[Stored data]
● ● ● ● ● ● ●
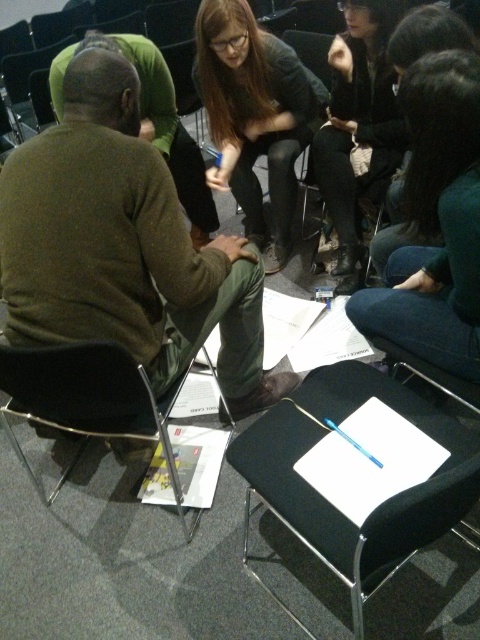
You are attending a meeting and need to retrieve your black leather jacket at upper center from the back of your black fabric folding chair at lower center. Can you reach it without moving from your seat?

The black fabric folding chair at lower center is positioned on the left side of the black leather jacket at upper center, so you can reach it without moving from your seat.

You are a photographer trying to capture a candid shot of the dark green sweater at center and the black leather jacket at upper center. Since you want both subjects to be in focus, which one should you focus on first to ensure the other is also in focus?

The dark green sweater at center has a lesser height compared to the black leather jacket at upper center, so you should focus on the black leather jacket at upper center first. This ensures that the dark green sweater at center, being closer, will also be in focus.

Based on the photo, you are attending a meeting in this conference room and need to retrieve your black leather jacket at upper center. There is a black fabric folding chair at lower center in the way. Can you reach your jacket without moving the chair?

The black fabric folding chair at lower center is below the black leather jacket at upper center, so you can reach the black leather jacket at upper center without moving the chair.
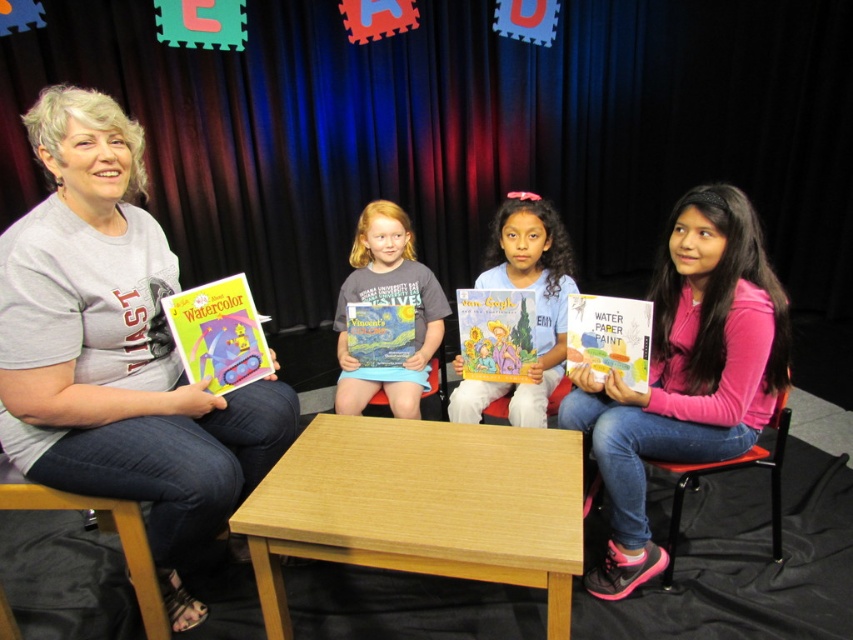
● ● ● ● ● ● ●
▸ Work instruction
Output every line of the listing above verbatim, leaving out the pictures.

▸ Exercise solution
You are attending a meeting and need to retrieve your black leather jacket at upper center from the back of your black fabric folding chair at lower center. Can you reach it without moving from your seat?

The black fabric folding chair at lower center is positioned on the left side of the black leather jacket at upper center, so you can reach it without moving from your seat.

You are a photographer trying to capture a candid shot of the dark green sweater at center and the black leather jacket at upper center. Since you want both subjects to be in focus, which one should you focus on first to ensure the other is also in focus?

The dark green sweater at center has a lesser height compared to the black leather jacket at upper center, so you should focus on the black leather jacket at upper center first. This ensures that the dark green sweater at center, being closer, will also be in focus.

Based on the photo, you are attending a meeting in this conference room and need to retrieve your black leather jacket at upper center. There is a black fabric folding chair at lower center in the way. Can you reach your jacket without moving the chair?

The black fabric folding chair at lower center is below the black leather jacket at upper center, so you can reach the black leather jacket at upper center without moving the chair.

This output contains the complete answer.